» TASK DESCRIPTION
Print the data verbatim. Leave every image out.

━━━━━ EXERCISE DATA

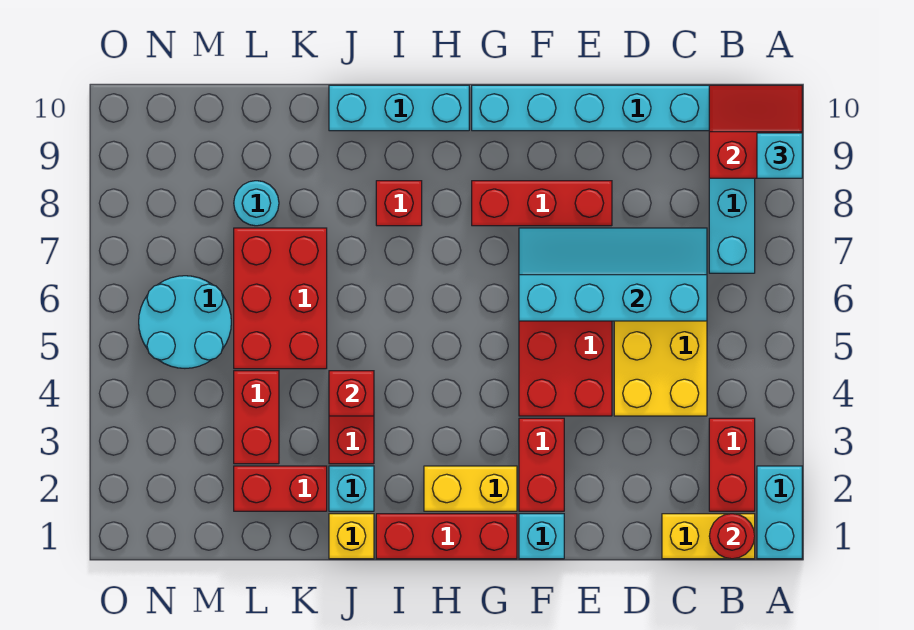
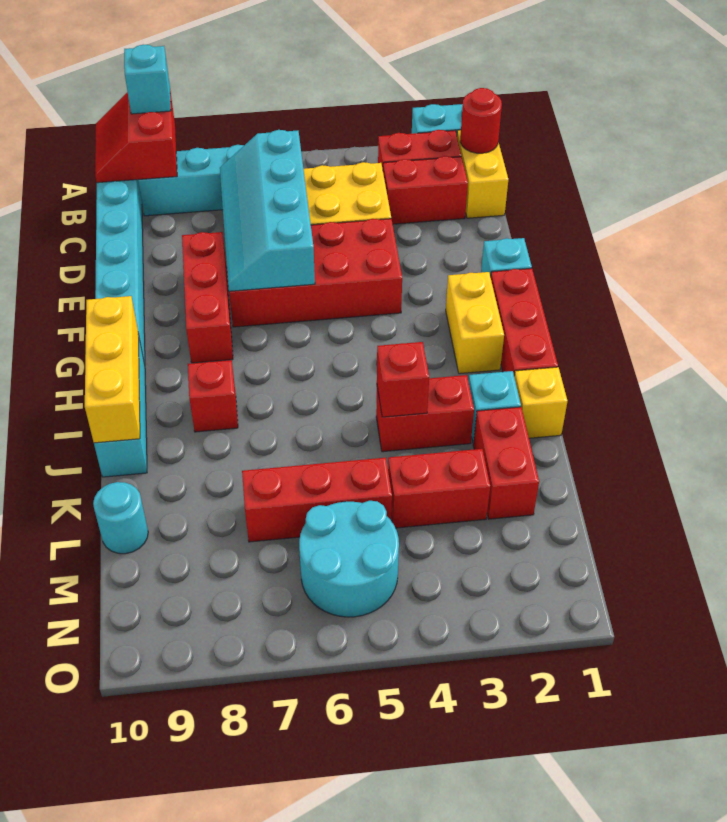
red brick F2:F3 level 1 -> red brick C2:C3 level 1
none -> yellow brick H10:J10 level 2
red brick K5:L7 level 1 -> red brick L5:L7 level 1
cyan round brick L8 level 1 -> cyan round brick L10 level 1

━━━━━━━━━━

» ANSWER
red brick F2:F3 level 1 -> red brick C2:C3 level 1
none -> yellow brick H10:J10 level 2
red brick K5:L7 level 1 -> red brick L5:L7 level 1
cyan round brick L8 level 1 -> cyan round brick L10 level 1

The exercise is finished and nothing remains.